**AIM OF THE TASK:**
Copy out every entry that follows, without a single picture.

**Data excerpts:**
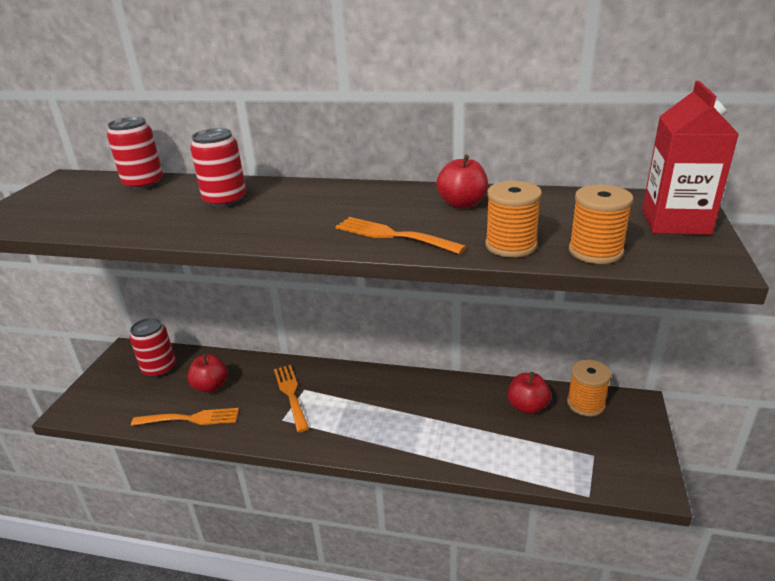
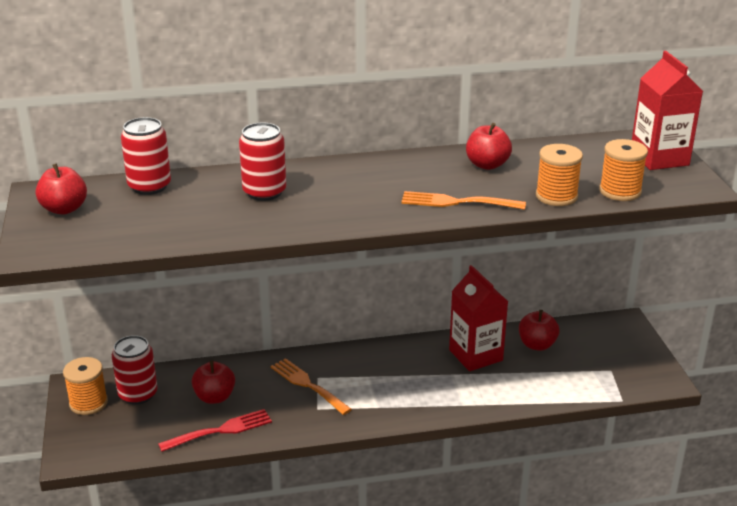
camera: 25 degrees left, 0 degrees up
(59, 192) = (64, 209): none -> red apple
(190, 419) = (220, 430): orange fork -> red fork
(459, 403) = (475, 355): none -> red carton
(585, 404) = (584, 331): orange spool -> orange spool (88, 403)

**RESPONSE TO THIS EXERCISE:**
camera: 25 degrees left, 0 degrees up
(59, 192) = (64, 209): none -> red apple
(190, 419) = (220, 430): orange fork -> red fork
(459, 403) = (475, 355): none -> red carton
(585, 404) = (584, 331): orange spool -> orange spool (88, 403)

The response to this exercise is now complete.